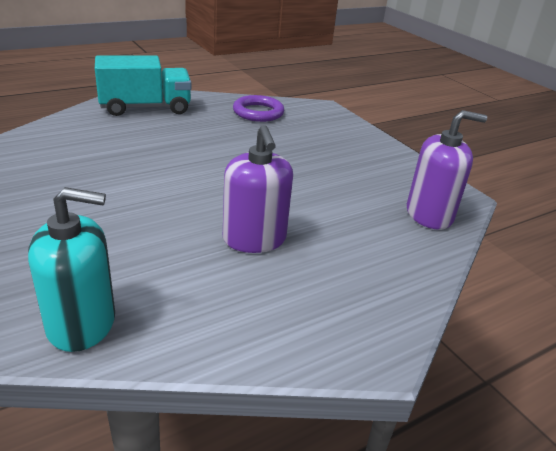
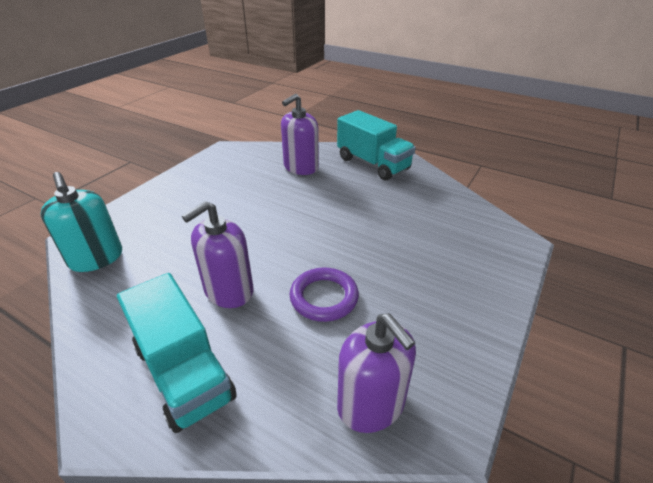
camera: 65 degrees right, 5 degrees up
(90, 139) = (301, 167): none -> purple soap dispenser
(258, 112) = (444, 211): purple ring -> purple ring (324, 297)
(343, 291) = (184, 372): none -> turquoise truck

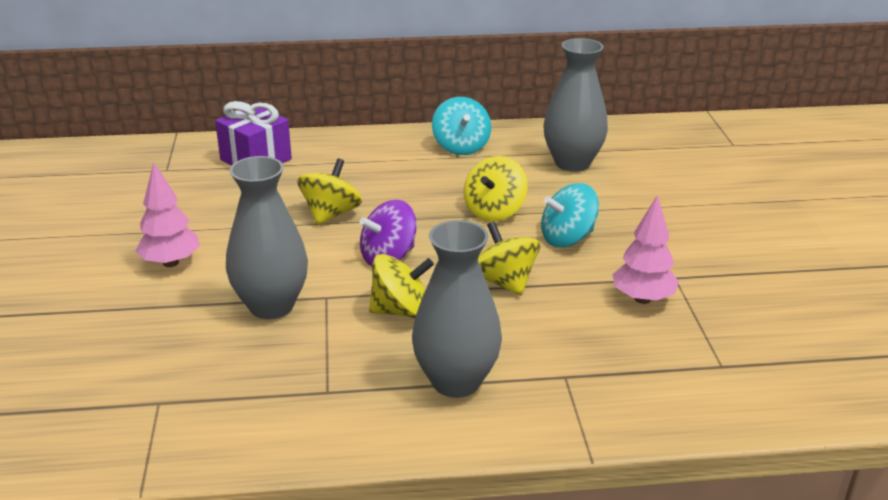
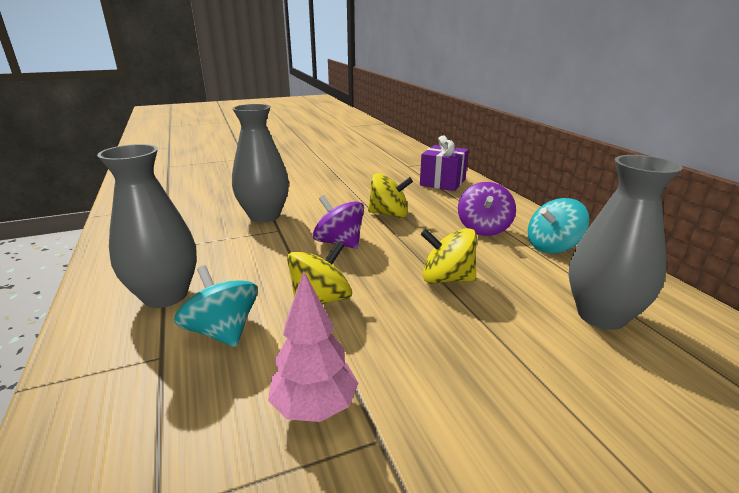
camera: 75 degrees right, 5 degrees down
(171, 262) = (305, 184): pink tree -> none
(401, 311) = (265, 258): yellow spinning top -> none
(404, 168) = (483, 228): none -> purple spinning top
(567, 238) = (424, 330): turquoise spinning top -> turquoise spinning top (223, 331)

=-=-=-=-=

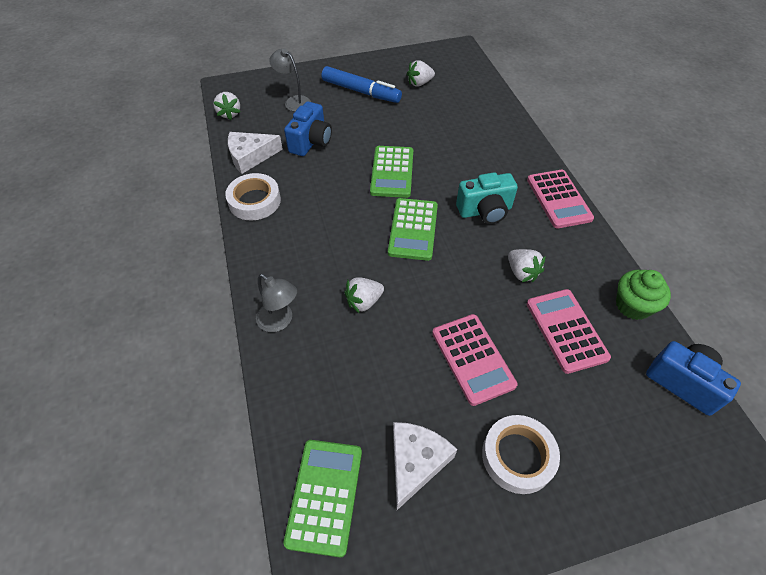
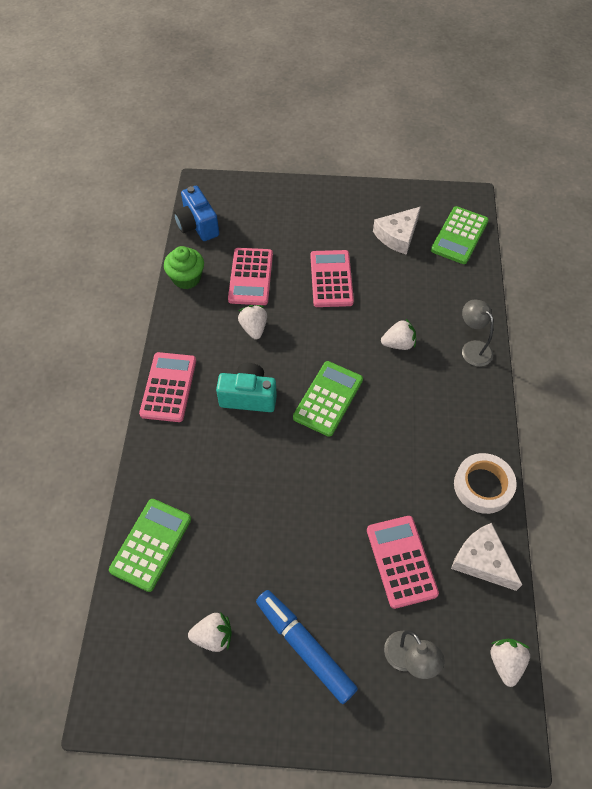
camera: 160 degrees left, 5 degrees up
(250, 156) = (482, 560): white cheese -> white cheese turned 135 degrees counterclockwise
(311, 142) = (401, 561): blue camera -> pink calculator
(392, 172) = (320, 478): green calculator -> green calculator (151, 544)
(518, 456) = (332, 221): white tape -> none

=-=-=-=-=

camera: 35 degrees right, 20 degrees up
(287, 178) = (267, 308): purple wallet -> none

=-=-=-=-=

Exercise prompt:
Please determine the number of lines in the records above that include the string "pink", and answer with that number only.

Reply to the task:
2